# [Exercise directions]
What follows is a set of records. Copy them exactly and leave out the images.

Object state change records:
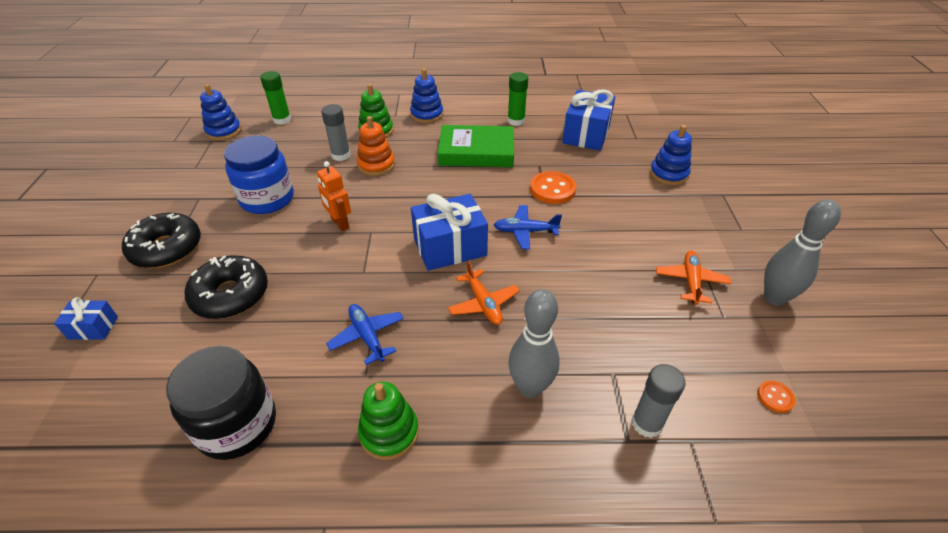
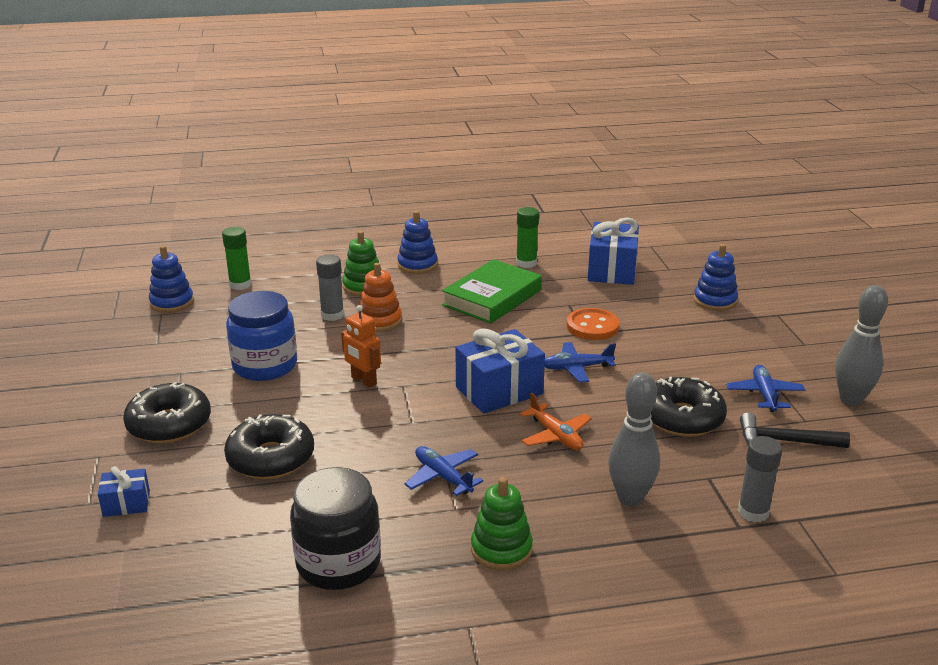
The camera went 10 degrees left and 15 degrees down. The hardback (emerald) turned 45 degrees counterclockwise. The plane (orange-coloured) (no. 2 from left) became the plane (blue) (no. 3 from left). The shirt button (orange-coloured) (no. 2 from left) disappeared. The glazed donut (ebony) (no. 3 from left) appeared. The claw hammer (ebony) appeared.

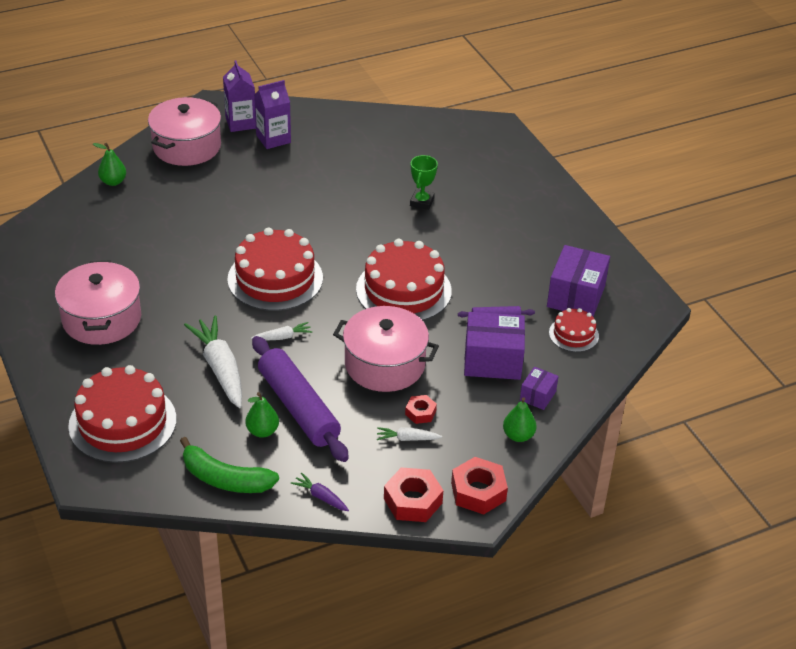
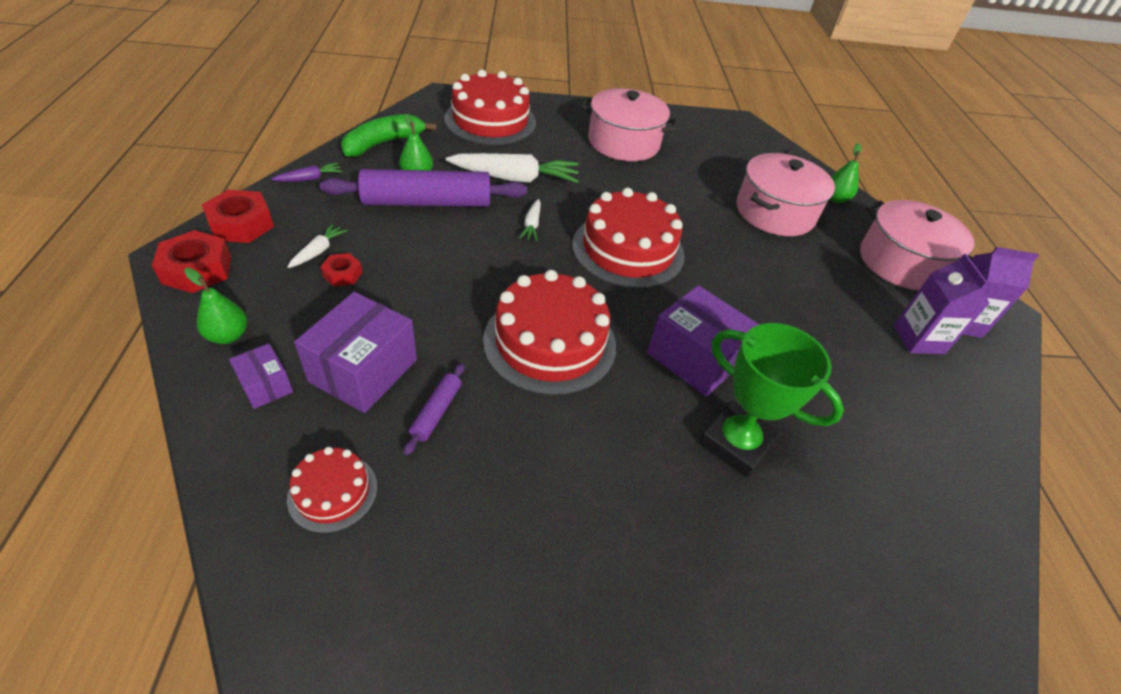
The camera went 110 degrees right and 5 degrees up. The cooking pot (pink) (no. 3 from left in the first image) moved. The award cup (emerald) changed to 1.70 times the size. The box (royal purple) (no. 3 from left) moved.

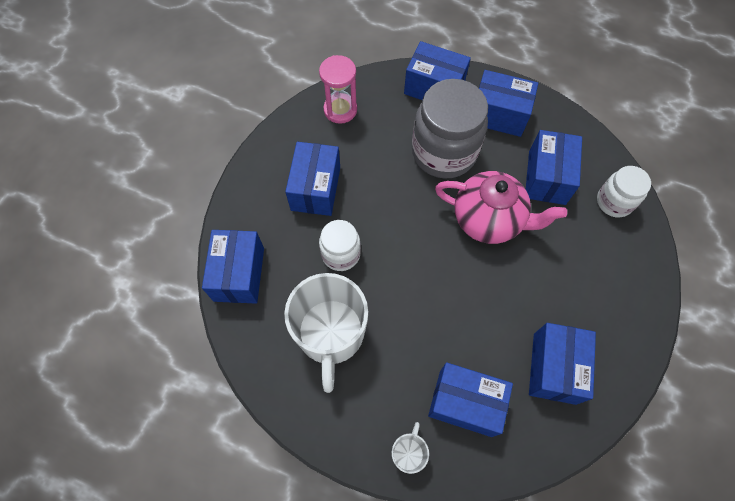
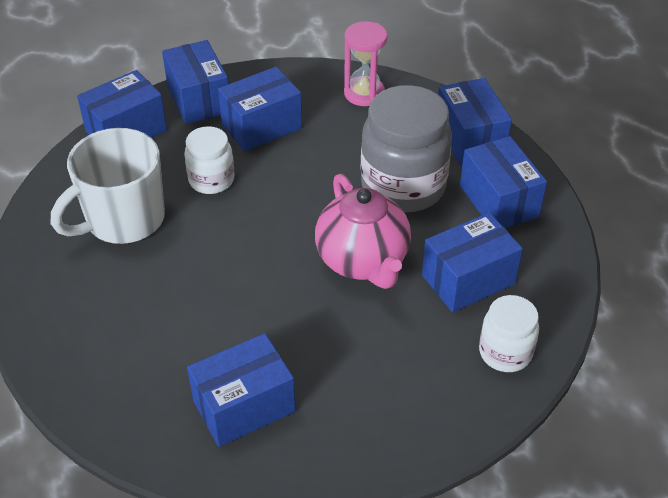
The camera went 50 degrees right and 20 degrees down. The coffee mug (snow-white) (no. 2 from left) disappeared. The box (blue) (no. 4 from left in the first image) moved.

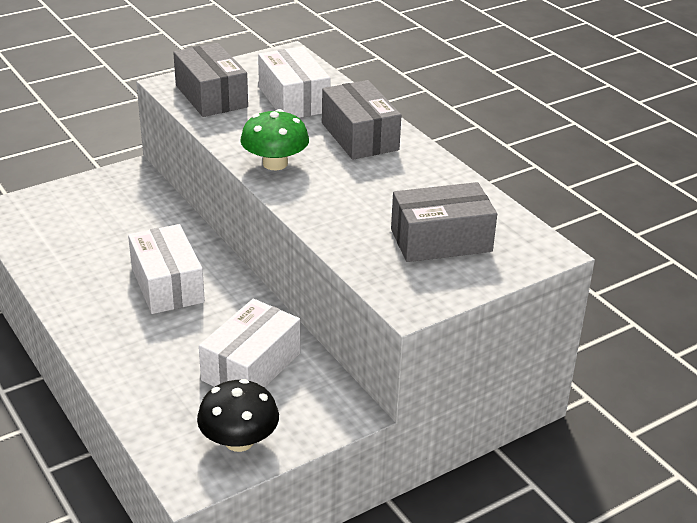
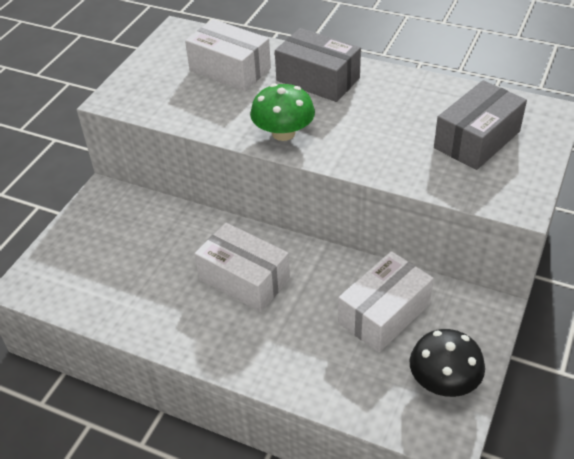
The camera went 30 degrees left and 10 degrees up. The box (gray) (no. 1 from left) disappeared. The box (snow-white) (no. 2 from left in the first image) turned 45 degrees clockwise.

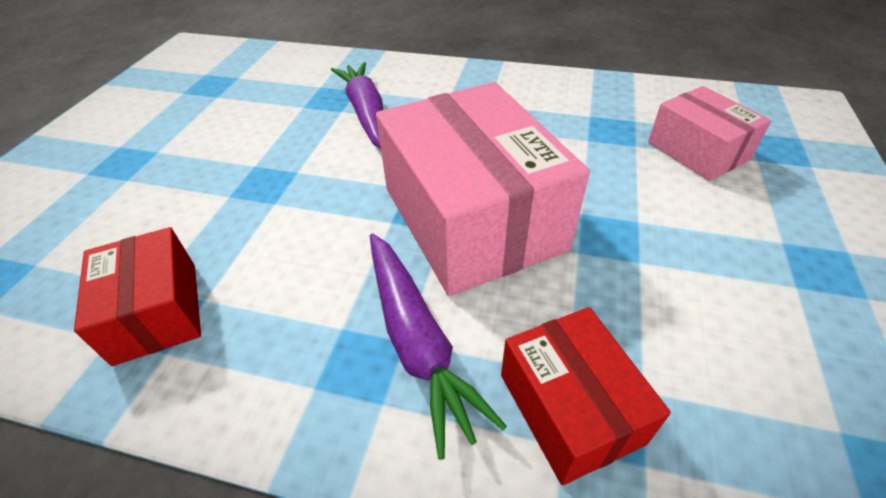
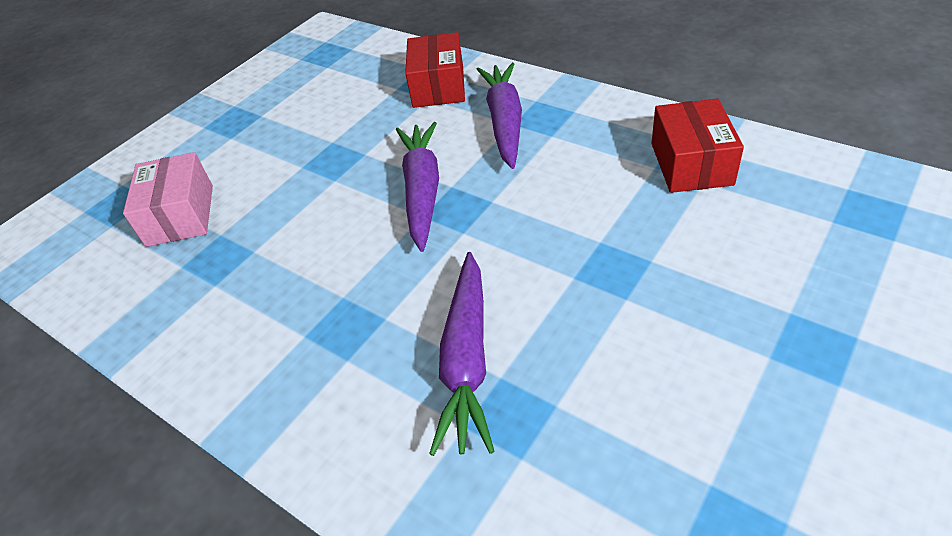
The camera went 155 degrees left and 0 degrees up. The box (pink) (no. 1 from left) was replaced by the toy carrot (royal purple) (no. 1 from left).

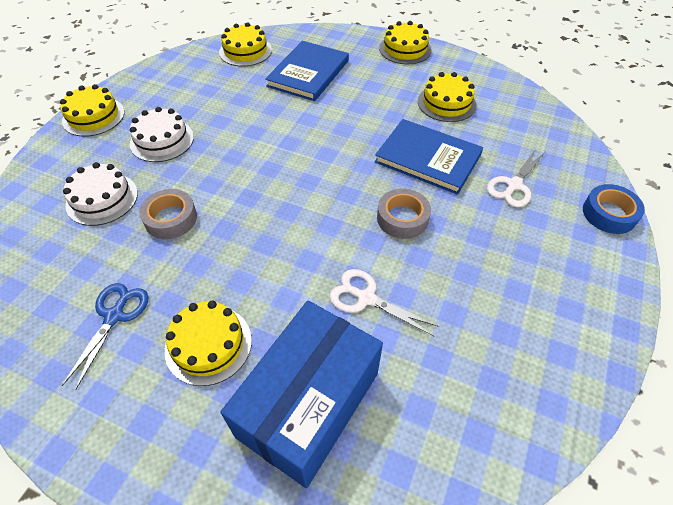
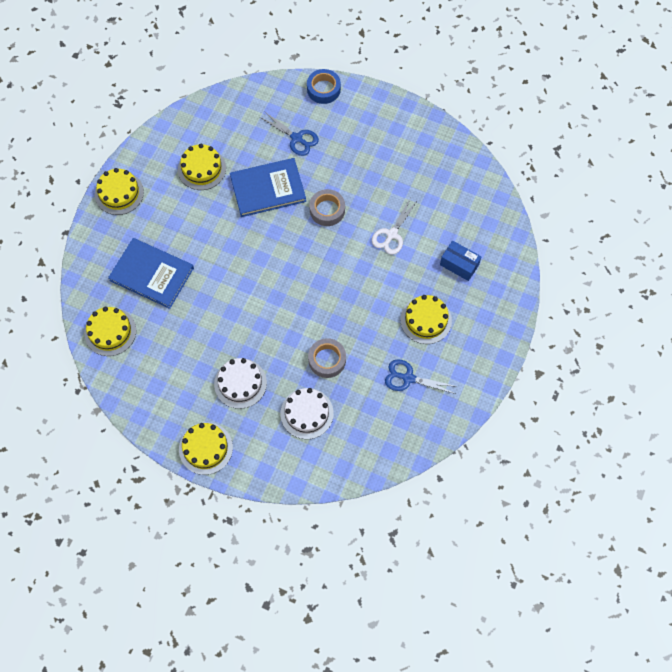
The camera went 90 degrees left and 15 degrees up. The box (blue) changed to 0.47 times the size. The hardback (blue) (no. 2 from left) turned 45 degrees clockwise. The scissors (snow-white) (no. 2 from left) became the scissors (blue) (no. 1 from left).

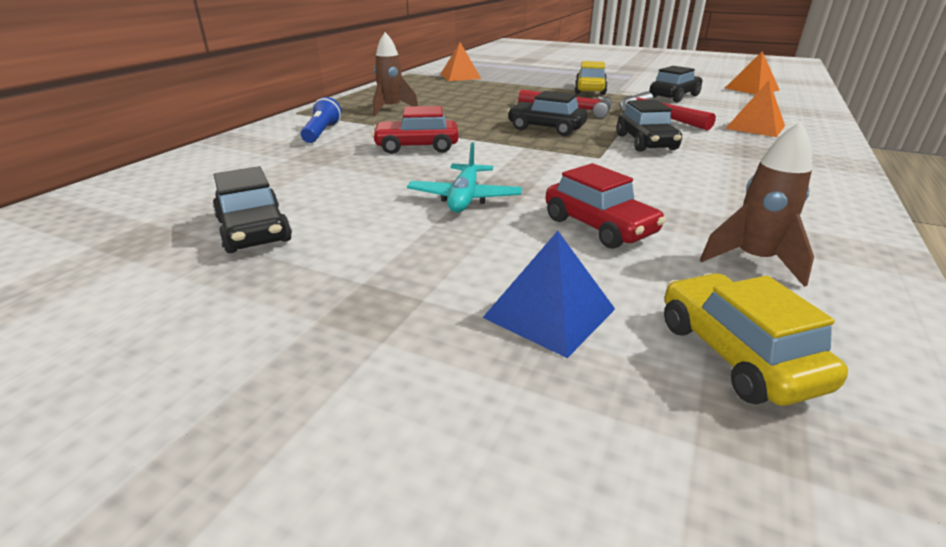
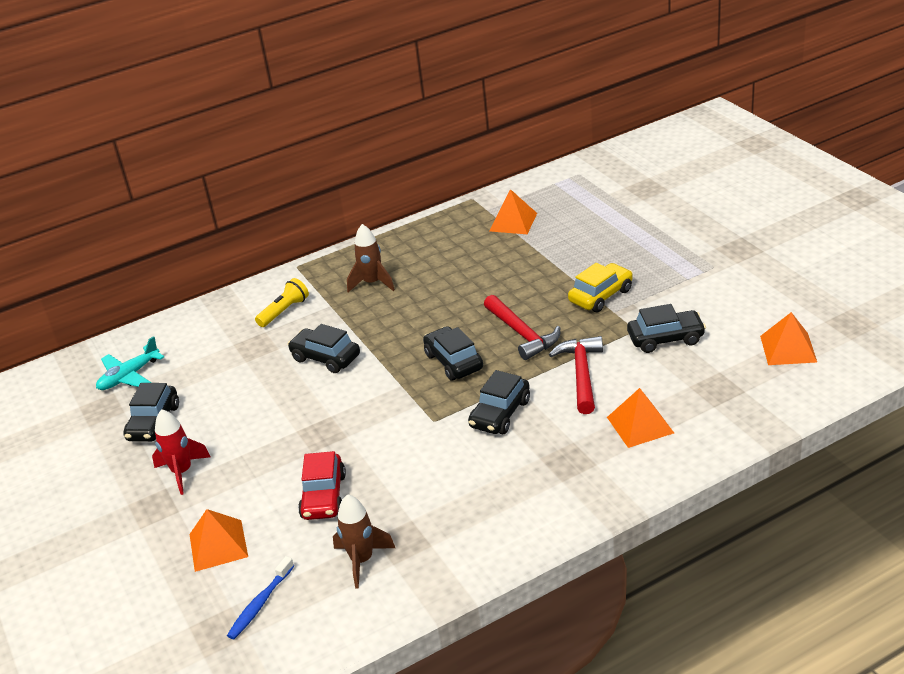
The camera went 40 degrees right and 5 degrees up. The flashlight (blue) became the flashlight (bright yellow). The automobile (scarlet) (no. 1 from left) became the automobile (ebony) (no. 2 from left). The plane (aqua) moved. The pyramid (blue) became the pyramid (orange-coloured) (no. 1 from left). The automobile (bright yellow) (no. 2 from left) was replaced by the toothbrush (blue). The toy rocket (scarlet) appeared.

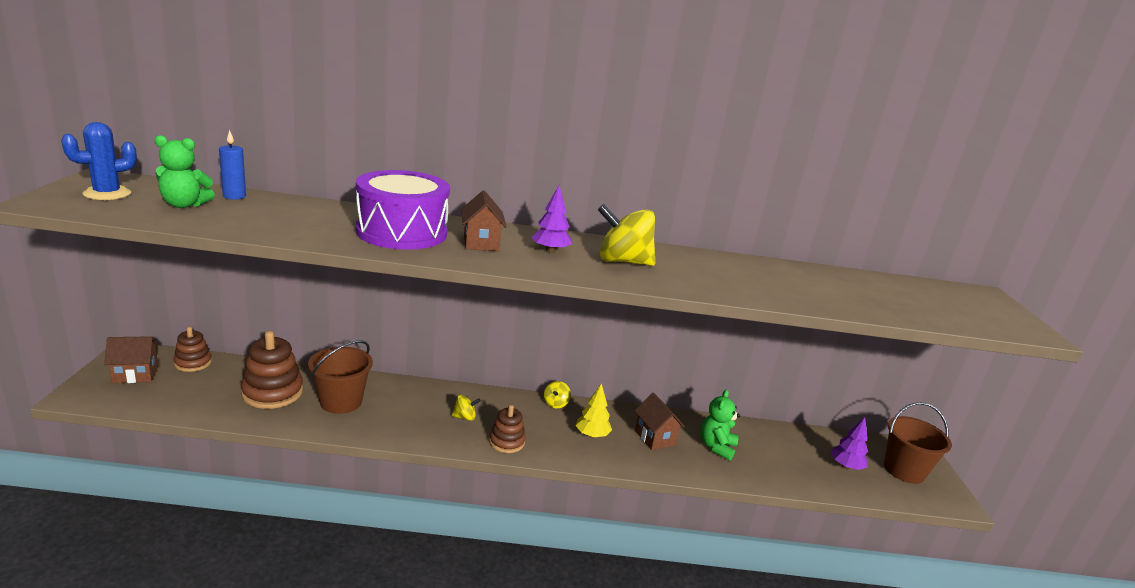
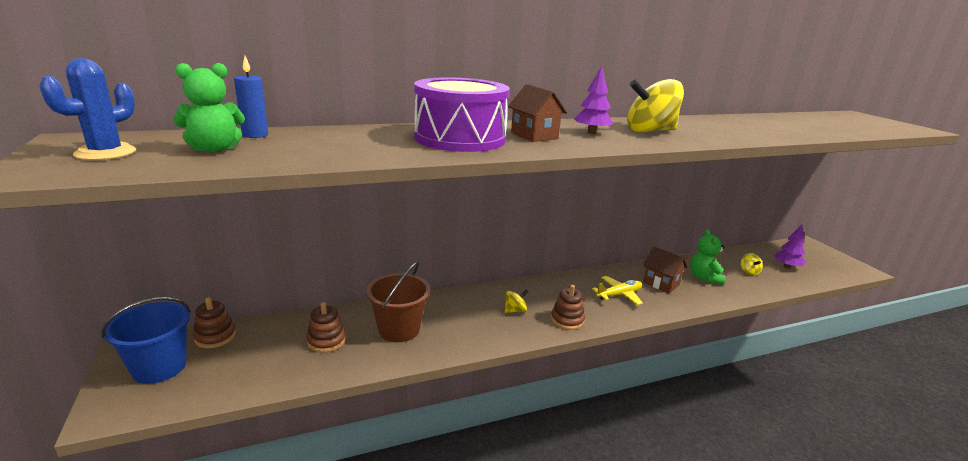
The camera went 20 degrees left and 0 degrees up. The cottage (russet) (no. 1 from left) was replaced by the bucket (blue). The stacking rings (russet) (no. 2 from left) changed to 0.61 times the size. The spinning top (bright yellow) (no. 2 from left in the first image) moved. The fir tree (bright yellow) was replaced by the plane (bright yellow). The bucket (russet) (no. 2 from left) disappeared.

# [Your solution]
The camera went 10 degrees left and 15 degrees down. The hardback (emerald) turned 45 degrees counterclockwise. The plane (orange-coloured) (no. 2 from left) became the plane (blue) (no. 3 from left). The shirt button (orange-coloured) (no. 2 from left) disappeared. The glazed donut (ebony) (no. 3 from left) appeared. The claw hammer (ebony) appeared.

The camera went 110 degrees right and 5 degrees up. The cooking pot (pink) (no. 3 from left in the first image) moved. The award cup (emerald) changed to 1.70 times the size. The box (royal purple) (no. 3 from left) moved.

The camera went 50 degrees right and 20 degrees down. The coffee mug (snow-white) (no. 2 from left) disappeared. The box (blue) (no. 4 from left in the first image) moved.

The camera went 30 degrees left and 10 degrees up. The box (gray) (no. 1 from left) disappeared. The box (snow-white) (no. 2 from left in the first image) turned 45 degrees clockwise.

The camera went 155 degrees left and 0 degrees up. The box (pink) (no. 1 from left) was replaced by the toy carrot (royal purple) (no. 1 from left).

The camera went 90 degrees left and 15 degrees up. The box (blue) changed to 0.47 times the size. The hardback (blue) (no. 2 from left) turned 45 degrees clockwise. The scissors (snow-white) (no. 2 from left) became the scissors (blue) (no. 1 from left).

The camera went 40 degrees right and 5 degrees up. The flashlight (blue) became the flashlight (bright yellow). The automobile (scarlet) (no. 1 from left) became the automobile (ebony) (no. 2 from left). The plane (aqua) moved. The pyramid (blue) became the pyramid (orange-coloured) (no. 1 from left). The automobile (bright yellow) (no. 2 from left) was replaced by the toothbrush (blue). The toy rocket (scarlet) appeared.

The camera went 20 degrees left and 0 degrees up. The cottage (russet) (no. 1 from left) was replaced by the bucket (blue). The stacking rings (russet) (no. 2 from left) changed to 0.61 times the size. The spinning top (bright yellow) (no. 2 from left in the first image) moved. The fir tree (bright yellow) was replaced by the plane (bright yellow). The bucket (russet) (no. 2 from left) disappeared.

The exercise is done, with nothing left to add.